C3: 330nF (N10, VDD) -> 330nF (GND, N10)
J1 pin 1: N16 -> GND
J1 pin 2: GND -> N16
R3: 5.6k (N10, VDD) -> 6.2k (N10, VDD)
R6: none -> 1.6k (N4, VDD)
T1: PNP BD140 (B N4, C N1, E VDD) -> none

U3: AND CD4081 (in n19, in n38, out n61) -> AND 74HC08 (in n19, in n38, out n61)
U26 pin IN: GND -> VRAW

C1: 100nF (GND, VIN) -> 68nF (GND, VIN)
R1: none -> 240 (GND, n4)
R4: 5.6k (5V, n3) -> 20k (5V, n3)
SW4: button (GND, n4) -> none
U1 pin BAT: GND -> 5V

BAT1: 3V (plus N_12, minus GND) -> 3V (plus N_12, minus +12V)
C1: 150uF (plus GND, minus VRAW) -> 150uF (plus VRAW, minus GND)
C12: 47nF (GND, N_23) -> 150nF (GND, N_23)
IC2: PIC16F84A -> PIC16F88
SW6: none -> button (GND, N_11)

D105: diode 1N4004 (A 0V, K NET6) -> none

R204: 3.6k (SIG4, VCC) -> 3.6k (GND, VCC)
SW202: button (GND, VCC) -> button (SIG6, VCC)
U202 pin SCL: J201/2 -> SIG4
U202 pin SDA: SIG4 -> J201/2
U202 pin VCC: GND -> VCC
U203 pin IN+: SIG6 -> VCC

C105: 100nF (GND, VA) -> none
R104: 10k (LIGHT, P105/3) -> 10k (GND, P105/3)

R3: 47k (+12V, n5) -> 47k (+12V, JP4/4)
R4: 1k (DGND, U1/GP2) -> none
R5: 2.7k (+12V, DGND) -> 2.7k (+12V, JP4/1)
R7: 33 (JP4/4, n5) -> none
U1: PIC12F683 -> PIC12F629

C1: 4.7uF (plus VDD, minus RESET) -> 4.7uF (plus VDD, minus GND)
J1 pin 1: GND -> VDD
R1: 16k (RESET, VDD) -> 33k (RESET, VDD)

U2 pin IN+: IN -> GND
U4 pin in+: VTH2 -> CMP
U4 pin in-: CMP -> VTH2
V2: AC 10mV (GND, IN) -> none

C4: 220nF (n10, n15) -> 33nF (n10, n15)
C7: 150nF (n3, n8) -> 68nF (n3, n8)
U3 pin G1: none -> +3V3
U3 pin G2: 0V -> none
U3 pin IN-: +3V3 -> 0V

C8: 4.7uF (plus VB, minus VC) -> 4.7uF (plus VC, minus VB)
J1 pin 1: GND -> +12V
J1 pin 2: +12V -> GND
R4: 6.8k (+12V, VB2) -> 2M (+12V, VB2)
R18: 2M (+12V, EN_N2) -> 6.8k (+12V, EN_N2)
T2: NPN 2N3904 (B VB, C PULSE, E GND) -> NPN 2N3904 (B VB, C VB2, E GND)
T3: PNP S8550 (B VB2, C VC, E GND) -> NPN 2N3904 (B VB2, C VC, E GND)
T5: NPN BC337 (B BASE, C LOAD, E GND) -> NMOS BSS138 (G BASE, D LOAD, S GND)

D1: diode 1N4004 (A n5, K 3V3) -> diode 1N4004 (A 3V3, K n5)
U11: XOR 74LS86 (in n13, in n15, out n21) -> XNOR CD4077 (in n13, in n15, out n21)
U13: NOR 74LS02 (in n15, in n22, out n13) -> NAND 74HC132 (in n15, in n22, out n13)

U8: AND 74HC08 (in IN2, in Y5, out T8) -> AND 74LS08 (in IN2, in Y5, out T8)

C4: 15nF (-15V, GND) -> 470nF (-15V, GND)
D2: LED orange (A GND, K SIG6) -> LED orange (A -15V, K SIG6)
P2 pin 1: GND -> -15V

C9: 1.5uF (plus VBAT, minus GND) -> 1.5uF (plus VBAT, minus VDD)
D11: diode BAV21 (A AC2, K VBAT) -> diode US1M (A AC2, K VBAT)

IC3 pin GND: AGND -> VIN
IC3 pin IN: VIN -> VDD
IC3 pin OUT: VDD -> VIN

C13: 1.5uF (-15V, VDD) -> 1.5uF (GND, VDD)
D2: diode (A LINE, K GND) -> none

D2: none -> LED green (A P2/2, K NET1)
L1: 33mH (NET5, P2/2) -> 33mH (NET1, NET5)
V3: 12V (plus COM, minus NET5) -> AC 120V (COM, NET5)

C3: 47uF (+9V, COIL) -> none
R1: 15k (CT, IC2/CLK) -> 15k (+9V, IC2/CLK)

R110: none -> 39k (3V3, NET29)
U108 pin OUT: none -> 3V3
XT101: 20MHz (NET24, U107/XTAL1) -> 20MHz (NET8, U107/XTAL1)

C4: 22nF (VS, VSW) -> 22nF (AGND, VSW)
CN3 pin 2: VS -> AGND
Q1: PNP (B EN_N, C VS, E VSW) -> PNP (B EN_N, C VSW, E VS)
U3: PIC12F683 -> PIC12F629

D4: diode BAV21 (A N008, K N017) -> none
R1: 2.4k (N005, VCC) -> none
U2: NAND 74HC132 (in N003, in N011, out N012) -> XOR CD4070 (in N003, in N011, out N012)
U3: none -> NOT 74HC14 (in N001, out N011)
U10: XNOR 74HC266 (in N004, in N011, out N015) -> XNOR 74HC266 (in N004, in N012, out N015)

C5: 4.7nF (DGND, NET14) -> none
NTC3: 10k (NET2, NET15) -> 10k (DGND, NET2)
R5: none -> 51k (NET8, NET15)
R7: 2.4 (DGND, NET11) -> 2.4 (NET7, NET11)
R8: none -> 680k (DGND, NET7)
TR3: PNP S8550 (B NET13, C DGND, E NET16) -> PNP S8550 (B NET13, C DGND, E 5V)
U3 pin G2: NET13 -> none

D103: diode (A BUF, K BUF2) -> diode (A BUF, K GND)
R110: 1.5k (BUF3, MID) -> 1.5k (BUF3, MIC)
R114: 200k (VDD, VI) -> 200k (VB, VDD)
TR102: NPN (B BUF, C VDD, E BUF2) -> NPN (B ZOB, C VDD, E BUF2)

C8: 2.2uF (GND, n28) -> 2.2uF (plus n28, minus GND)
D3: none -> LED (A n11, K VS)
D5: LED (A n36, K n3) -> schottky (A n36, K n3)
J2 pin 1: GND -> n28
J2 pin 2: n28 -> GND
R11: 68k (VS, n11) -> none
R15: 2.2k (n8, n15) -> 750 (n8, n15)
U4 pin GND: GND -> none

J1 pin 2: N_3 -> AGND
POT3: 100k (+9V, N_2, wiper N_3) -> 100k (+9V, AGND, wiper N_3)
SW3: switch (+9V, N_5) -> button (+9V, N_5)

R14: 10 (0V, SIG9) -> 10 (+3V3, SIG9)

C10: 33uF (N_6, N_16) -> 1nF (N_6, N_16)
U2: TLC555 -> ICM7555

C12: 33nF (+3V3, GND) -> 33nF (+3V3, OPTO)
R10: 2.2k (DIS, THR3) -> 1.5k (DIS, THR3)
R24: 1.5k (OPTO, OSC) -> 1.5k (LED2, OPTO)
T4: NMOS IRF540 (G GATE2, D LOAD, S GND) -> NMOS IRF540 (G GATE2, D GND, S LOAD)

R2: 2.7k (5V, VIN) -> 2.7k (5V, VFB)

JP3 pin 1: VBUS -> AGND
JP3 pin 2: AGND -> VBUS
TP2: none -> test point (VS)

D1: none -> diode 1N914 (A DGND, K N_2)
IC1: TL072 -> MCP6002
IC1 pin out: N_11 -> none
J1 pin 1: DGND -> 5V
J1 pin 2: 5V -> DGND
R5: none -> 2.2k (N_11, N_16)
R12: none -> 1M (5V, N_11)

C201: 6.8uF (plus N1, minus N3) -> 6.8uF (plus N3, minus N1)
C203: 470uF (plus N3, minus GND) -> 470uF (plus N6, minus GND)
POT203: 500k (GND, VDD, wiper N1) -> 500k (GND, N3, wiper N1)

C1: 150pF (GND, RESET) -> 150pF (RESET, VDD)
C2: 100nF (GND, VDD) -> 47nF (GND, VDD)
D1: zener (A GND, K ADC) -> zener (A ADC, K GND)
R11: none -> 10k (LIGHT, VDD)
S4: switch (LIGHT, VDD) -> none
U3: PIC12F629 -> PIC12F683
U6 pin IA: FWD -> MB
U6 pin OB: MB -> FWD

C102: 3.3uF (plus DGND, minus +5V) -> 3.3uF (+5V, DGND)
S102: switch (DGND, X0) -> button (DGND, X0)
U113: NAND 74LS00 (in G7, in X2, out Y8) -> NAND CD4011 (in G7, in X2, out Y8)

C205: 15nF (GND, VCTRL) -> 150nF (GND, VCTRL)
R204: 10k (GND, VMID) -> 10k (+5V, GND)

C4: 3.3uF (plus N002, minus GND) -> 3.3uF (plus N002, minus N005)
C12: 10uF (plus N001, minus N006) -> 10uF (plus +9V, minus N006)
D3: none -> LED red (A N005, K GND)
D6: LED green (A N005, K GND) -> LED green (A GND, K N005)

* **BRIEF**
Begin at the line that has "J2 pin 1: GND -> n28" in the entries above; stop after the line that has "JP3 pin 1: VBUS -> AGND". Transcribe exactly those lines and no others.

* **EXPECTED ANSWER**
J2 pin 1: GND -> n28
J2 pin 2: n28 -> GND
R11: 68k (VS, n11) -> none
R15: 2.2k (n8, n15) -> 750 (n8, n15)
U4 pin GND: GND -> none

J1 pin 2: N_3 -> AGND
POT3: 100k (+9V, N_2, wiper N_3) -> 100k (+9V, AGND, wiper N_3)
SW3: switch (+9V, N_5) -> button (+9V, N_5)

R14: 10 (0V, SIG9) -> 10 (+3V3, SIG9)

C10: 33uF (N_6, N_16) -> 1nF (N_6, N_16)
U2: TLC555 -> ICM7555

C12: 33nF (+3V3, GND) -> 33nF (+3V3, OPTO)
R10: 2.2k (DIS, THR3) -> 1.5k (DIS, THR3)
R24: 1.5k (OPTO, OSC) -> 1.5k (LED2, OPTO)
T4: NMOS IRF540 (G GATE2, D LOAD, S GND) -> NMOS IRF540 (G GATE2, D GND, S LOAD)

R2: 2.7k (5V, VIN) -> 2.7k (5V, VFB)

JP3 pin 1: VBUS -> AGND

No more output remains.